> **INFORMATION**:

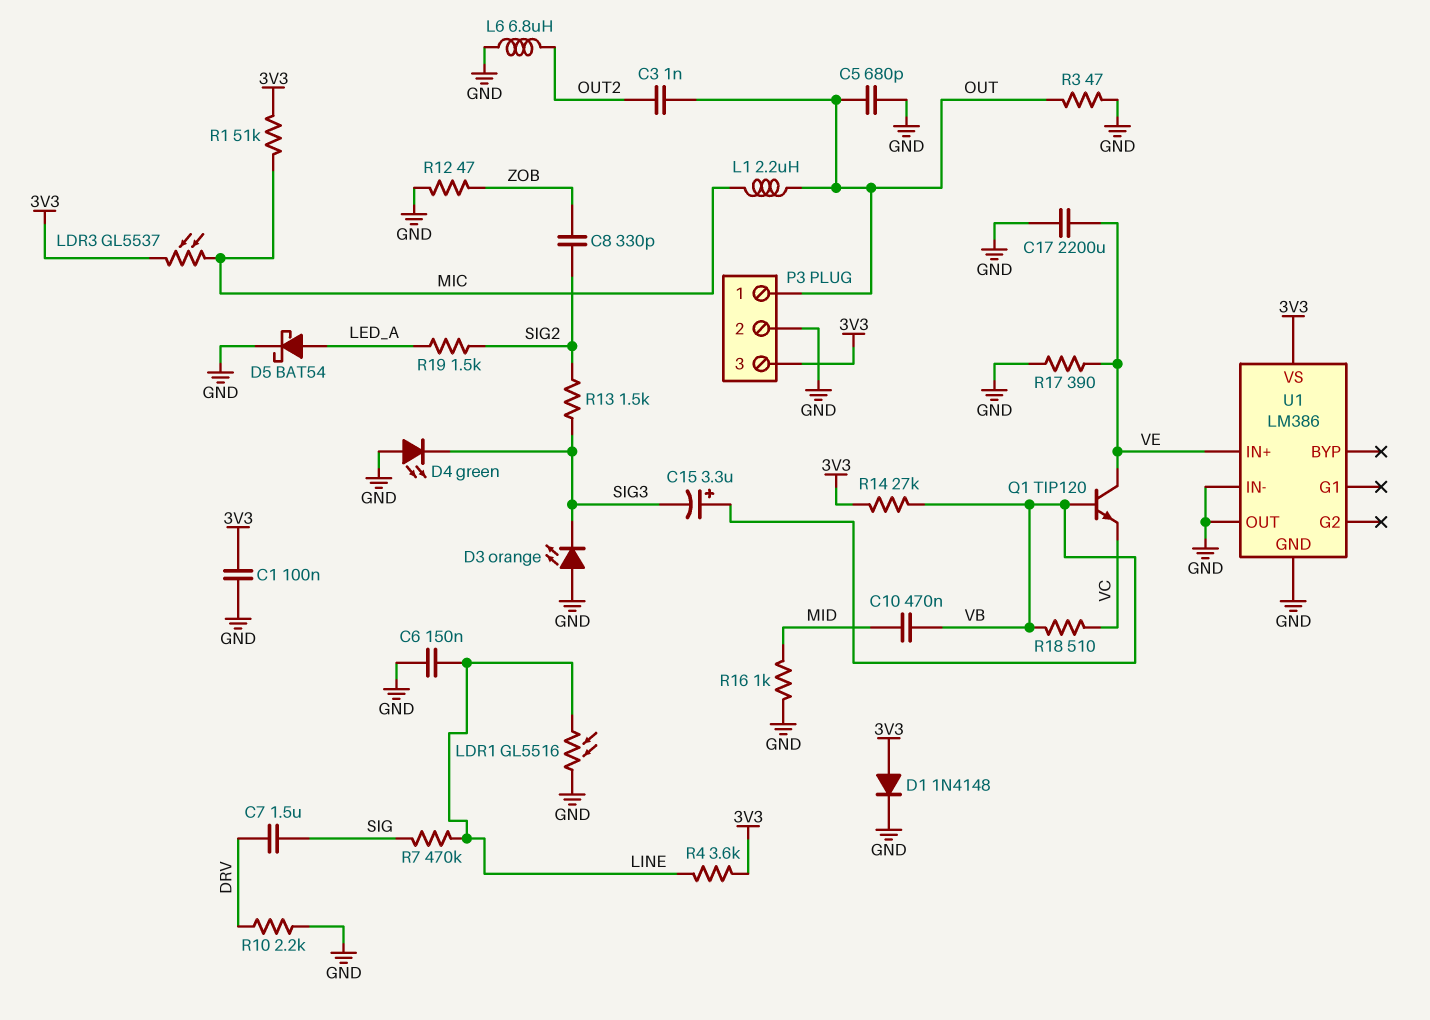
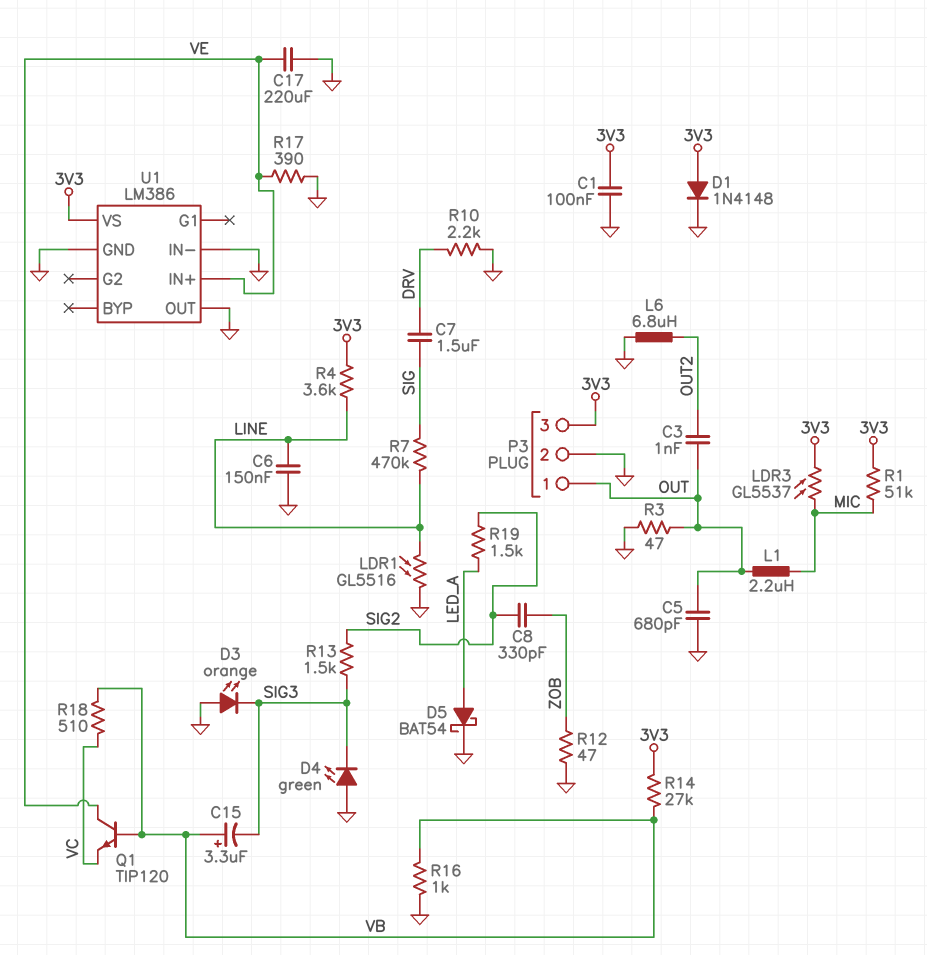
C10: 470nF (MID, VB) -> none
C17: 2200uF (GND, VE) -> 220uF (GND, VE)
R16: 1k (GND, MID) -> 1k (GND, VB)

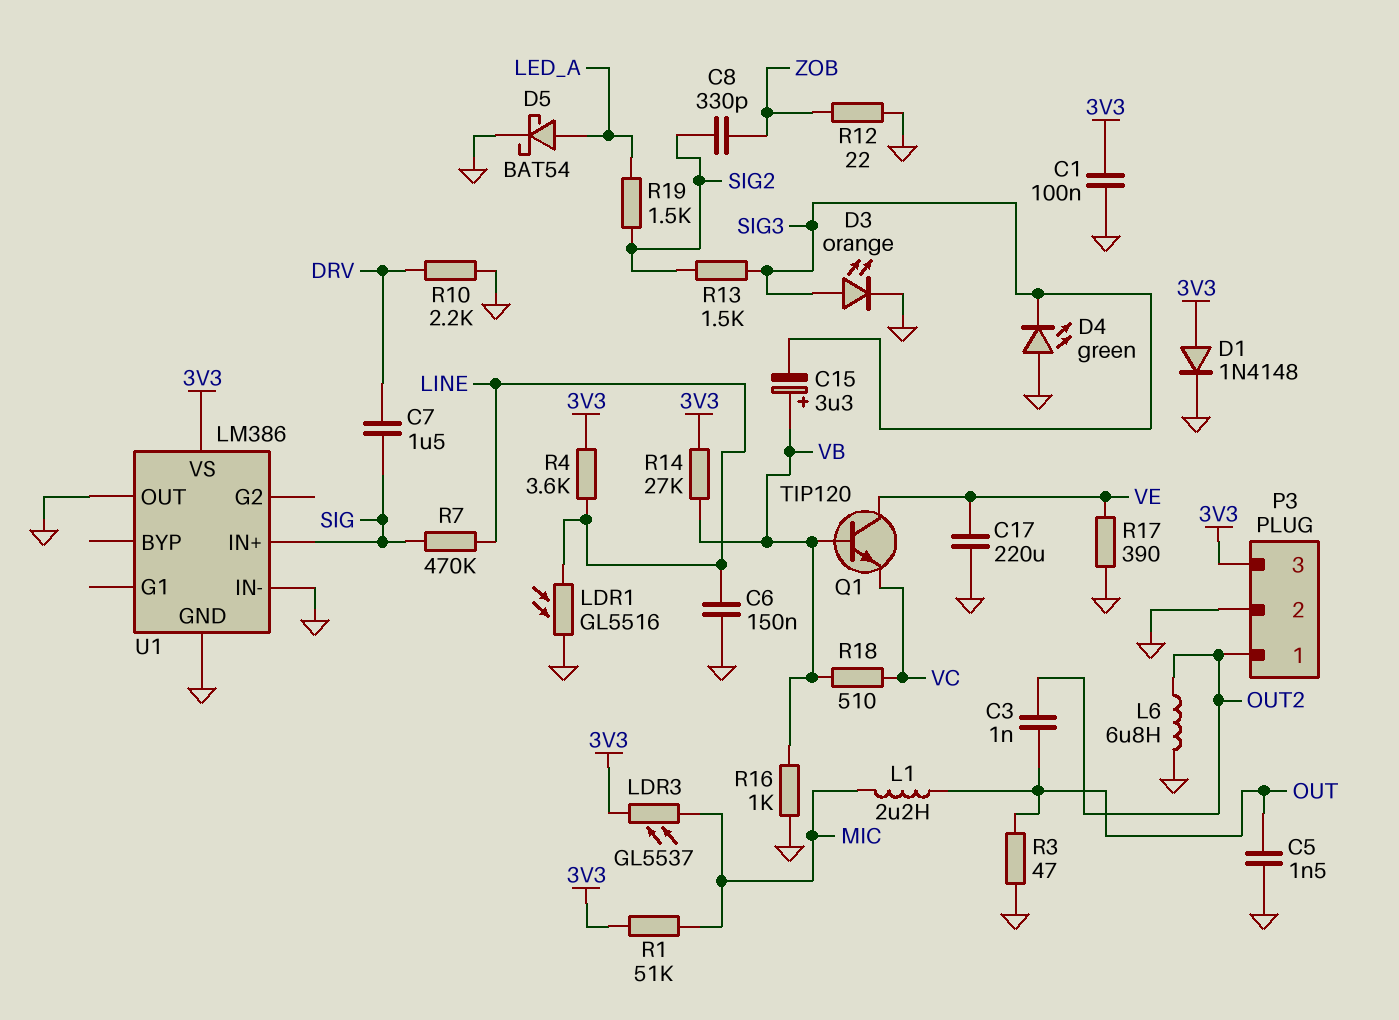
C5: 680pF (GND, OUT) -> 1.5nF (GND, OUT)
D3: LED orange (A GND, K SIG3) -> LED orange (A SIG3, K GND)
P3 pin 1: OUT -> OUT2
R12: 47 (GND, ZOB) -> 22 (GND, ZOB)
U1 pin IN+: VE -> SIG

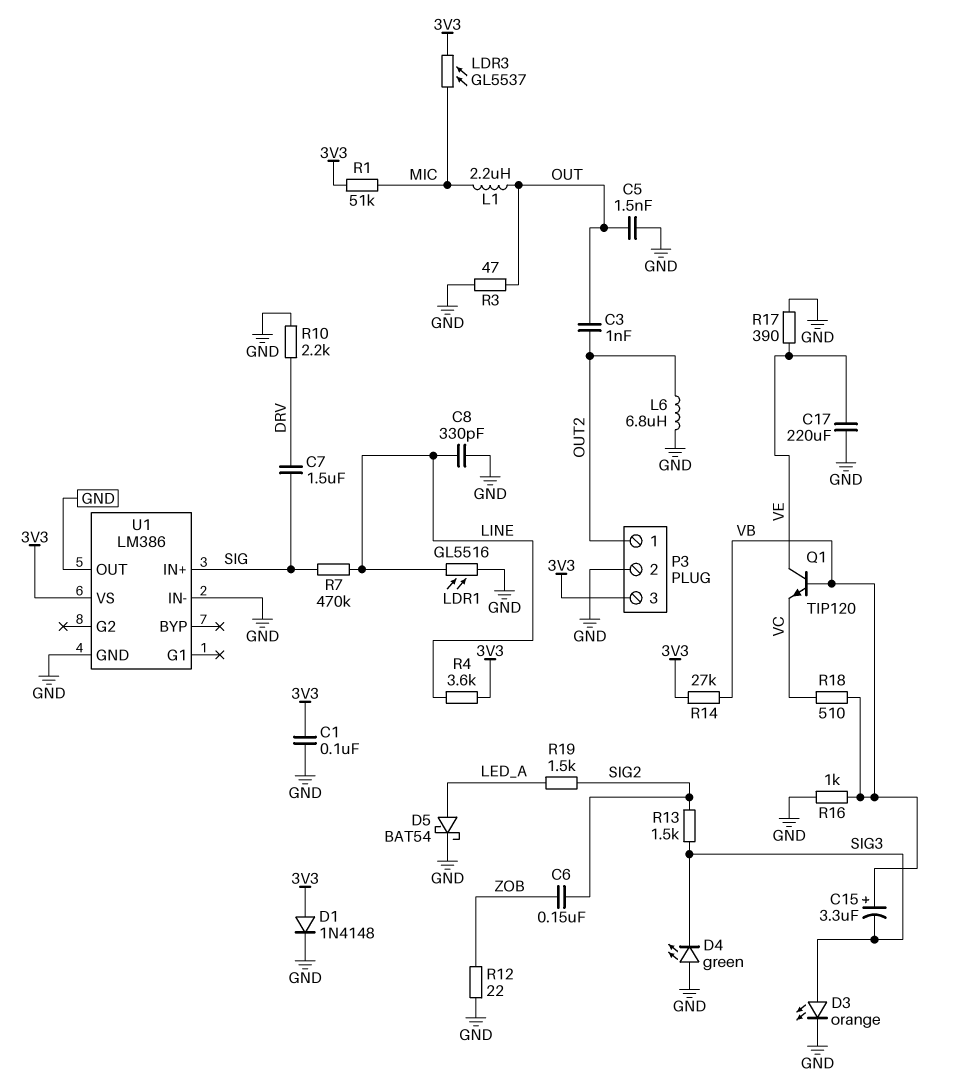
C6: 150nF (GND, LINE) -> 150nF (SIG2, ZOB)
C8: 330pF (SIG2, ZOB) -> 330pF (GND, LINE)

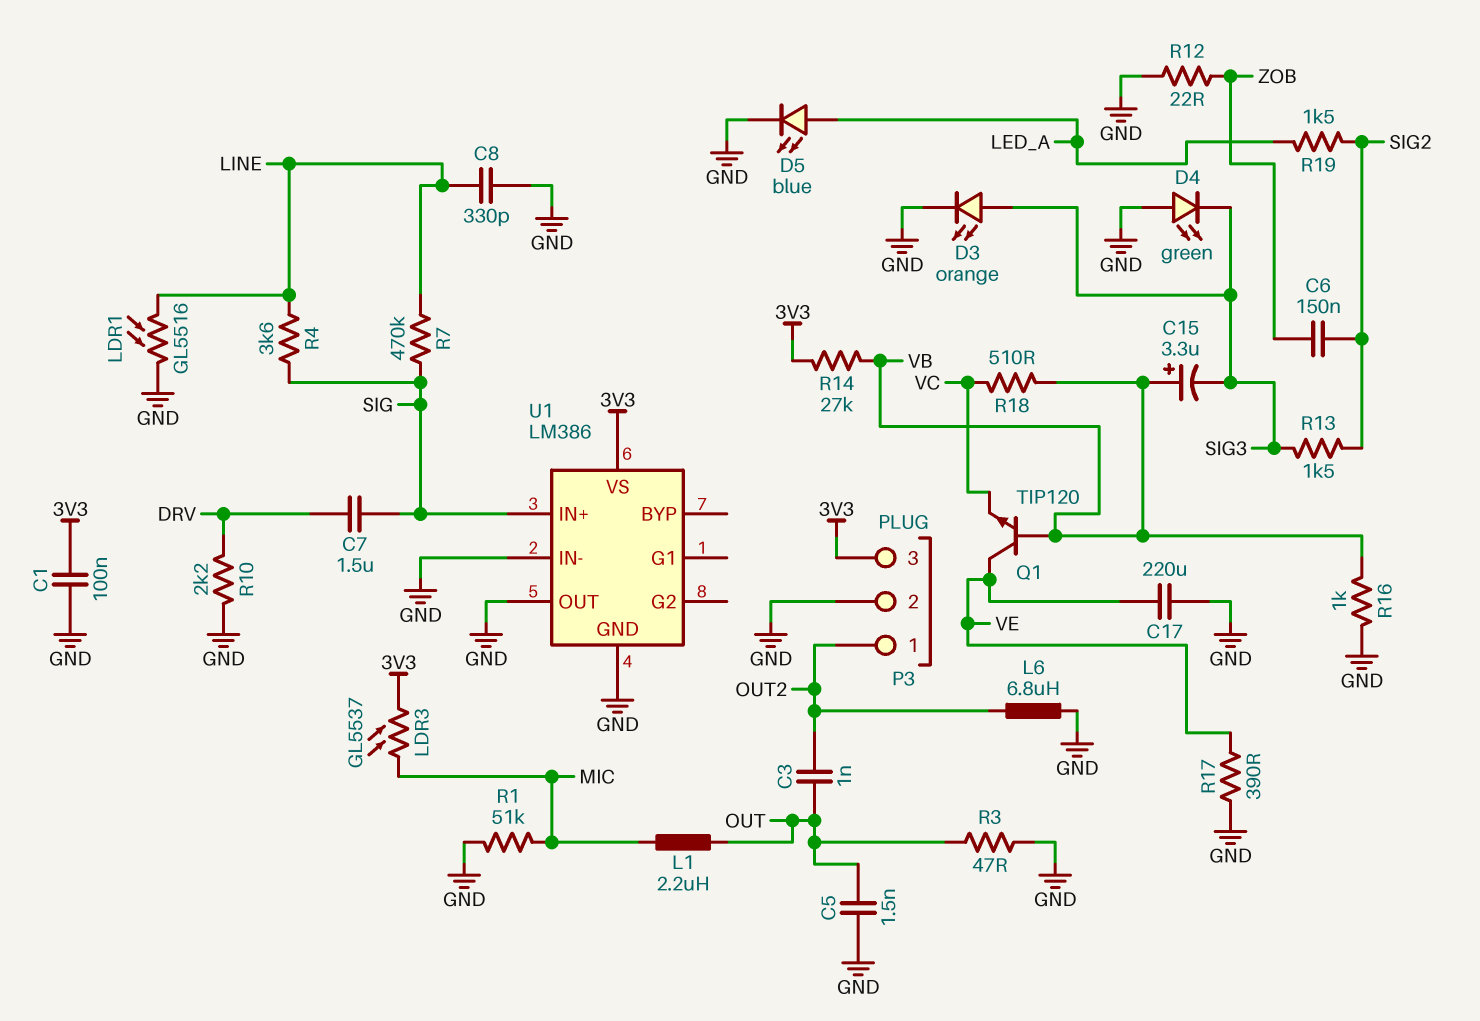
D1: diode 1N4148 (A 3V3, K GND) -> none
D5: schottky BAT54 (A LED_A, K GND) -> LED blue (A LED_A, K GND)
R1: 51k (3V3, MIC) -> 51k (GND, MIC)
R4: 3.6k (3V3, LINE) -> 3.6k (LINE, SIG)

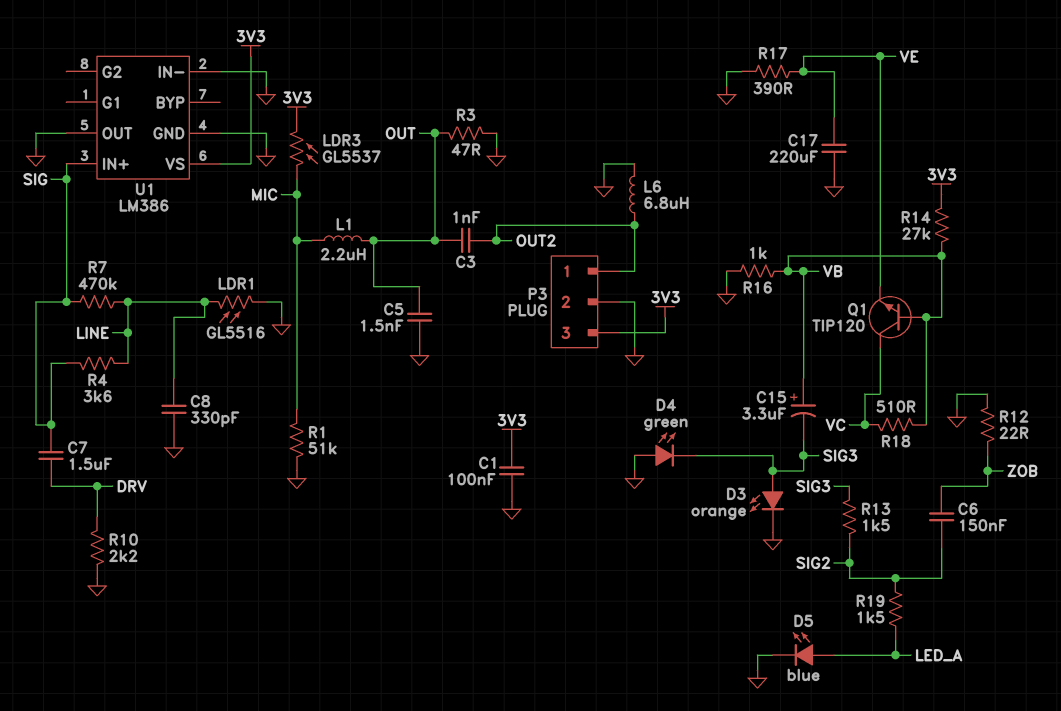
Q1: NPN TIP120 (B VB, C VE, E VC) -> NPN TIP120 (B VB, C VC, E VE)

> **PROBLEM TO WORK ON**:
Print each entry above exactly. The pictures should not be printed.

> **ANSWER AREA**:
C10: 470nF (MID, VB) -> none
C17: 2200uF (GND, VE) -> 220uF (GND, VE)
R16: 1k (GND, MID) -> 1k (GND, VB)

C5: 680pF (GND, OUT) -> 1.5nF (GND, OUT)
D3: LED orange (A GND, K SIG3) -> LED orange (A SIG3, K GND)
P3 pin 1: OUT -> OUT2
R12: 47 (GND, ZOB) -> 22 (GND, ZOB)
U1 pin IN+: VE -> SIG

C6: 150nF (GND, LINE) -> 150nF (SIG2, ZOB)
C8: 330pF (SIG2, ZOB) -> 330pF (GND, LINE)

D1: diode 1N4148 (A 3V3, K GND) -> none
D5: schottky BAT54 (A LED_A, K GND) -> LED blue (A LED_A, K GND)
R1: 51k (3V3, MIC) -> 51k (GND, MIC)
R4: 3.6k (3V3, LINE) -> 3.6k (LINE, SIG)

Q1: NPN TIP120 (B VB, C VE, E VC) -> NPN TIP120 (B VB, C VC, E VE)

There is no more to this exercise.